╭──

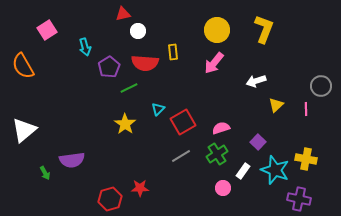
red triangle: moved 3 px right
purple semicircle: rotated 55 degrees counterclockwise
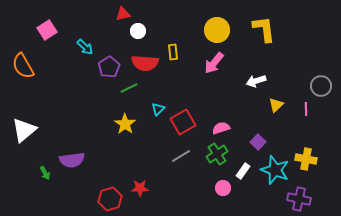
yellow L-shape: rotated 28 degrees counterclockwise
cyan arrow: rotated 30 degrees counterclockwise
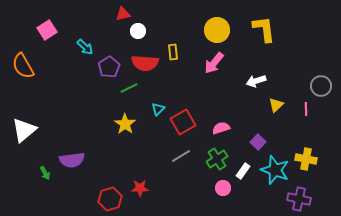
green cross: moved 5 px down
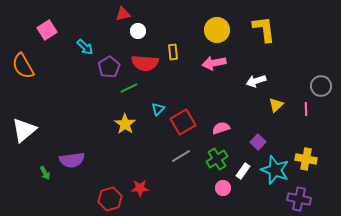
pink arrow: rotated 40 degrees clockwise
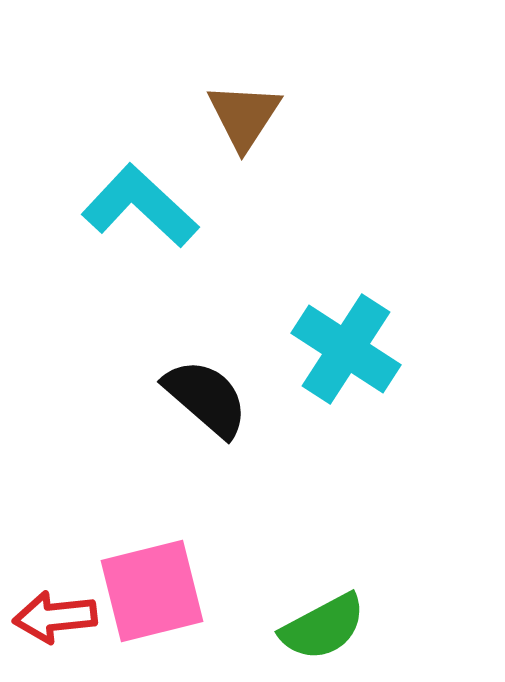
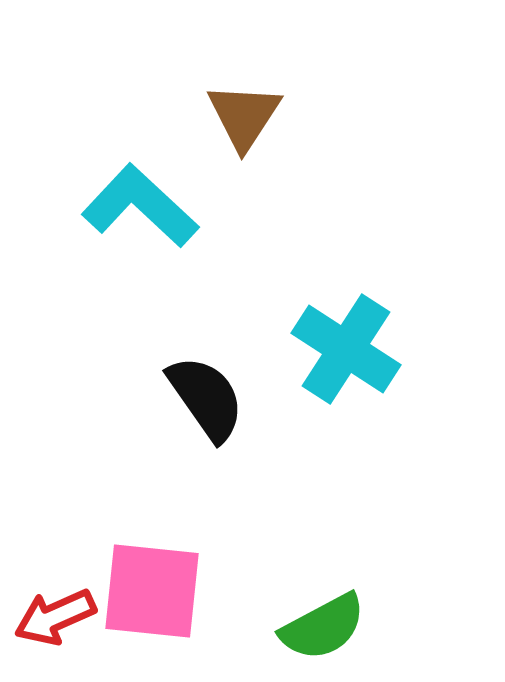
black semicircle: rotated 14 degrees clockwise
pink square: rotated 20 degrees clockwise
red arrow: rotated 18 degrees counterclockwise
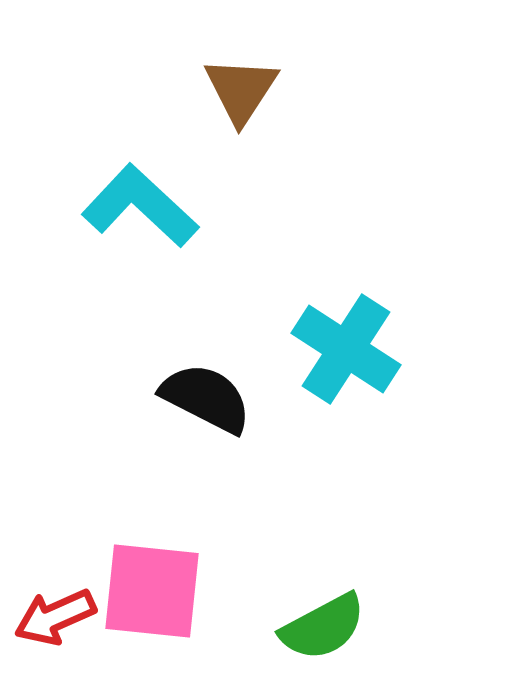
brown triangle: moved 3 px left, 26 px up
black semicircle: rotated 28 degrees counterclockwise
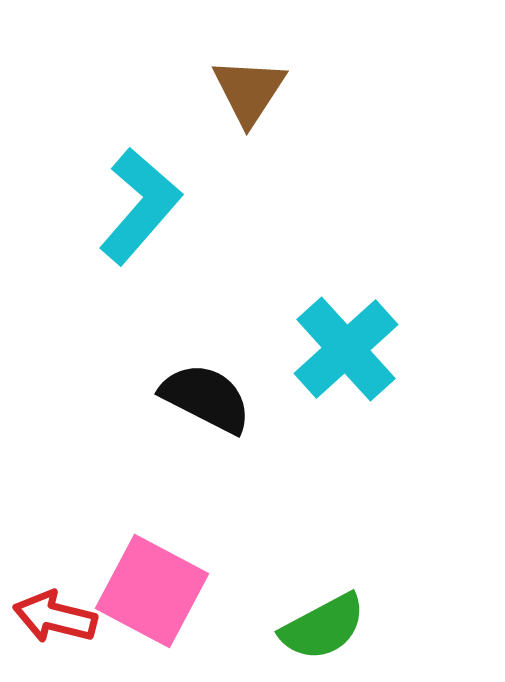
brown triangle: moved 8 px right, 1 px down
cyan L-shape: rotated 88 degrees clockwise
cyan cross: rotated 15 degrees clockwise
pink square: rotated 22 degrees clockwise
red arrow: rotated 38 degrees clockwise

╰──

Work instructions - Please copy the lines above word for word, leaving out the pictures.

Output below -
red triangle: moved 3 px right
purple semicircle: rotated 55 degrees counterclockwise
yellow L-shape: rotated 28 degrees counterclockwise
cyan arrow: rotated 30 degrees counterclockwise
green cross: moved 5 px down
pink arrow: rotated 40 degrees clockwise
black semicircle: rotated 14 degrees clockwise
pink square: rotated 20 degrees clockwise
red arrow: rotated 18 degrees counterclockwise
brown triangle: moved 3 px left, 26 px up
black semicircle: rotated 28 degrees counterclockwise
brown triangle: moved 8 px right, 1 px down
cyan L-shape: rotated 88 degrees clockwise
cyan cross: rotated 15 degrees clockwise
pink square: rotated 22 degrees clockwise
red arrow: rotated 38 degrees clockwise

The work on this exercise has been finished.